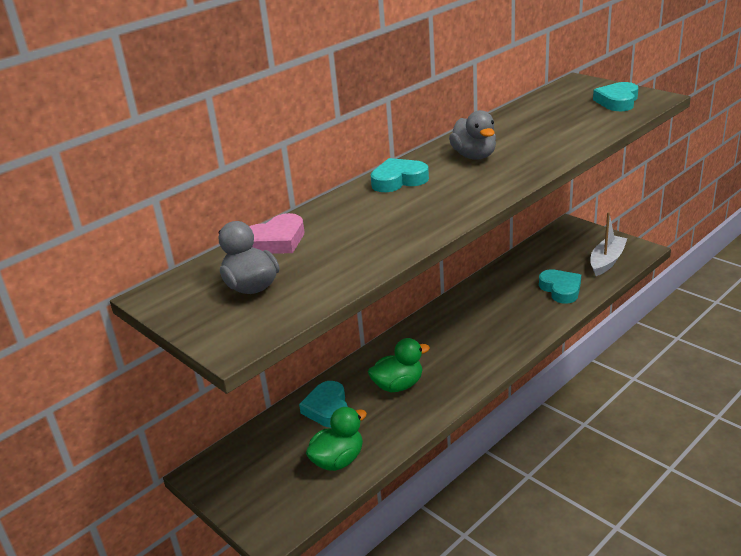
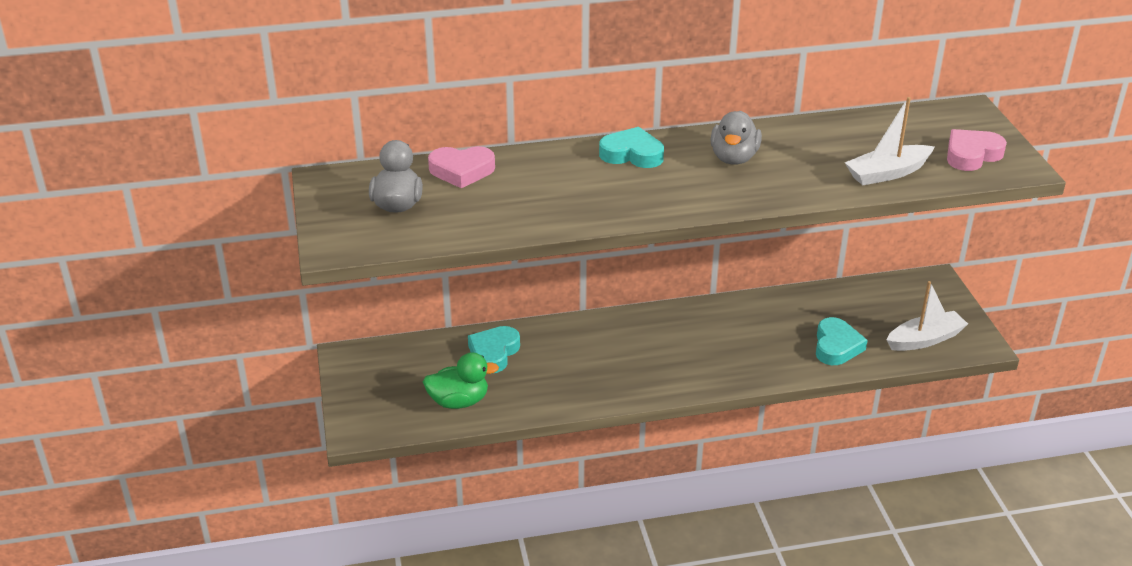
camera: 30 degrees right, 5 degrees up
(398, 385) = (574, 363): green duck -> none
(585, 128) = (887, 173): none -> white boat
(617, 101) = (971, 155): turquoise heart -> pink heart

━━━

AIM OF THE TASK:
Pictures are to be left out. Otherwise, copy the material above exactly.

PROBLEM SOLUTION:
camera: 30 degrees right, 5 degrees up
(398, 385) = (574, 363): green duck -> none
(585, 128) = (887, 173): none -> white boat
(617, 101) = (971, 155): turquoise heart -> pink heart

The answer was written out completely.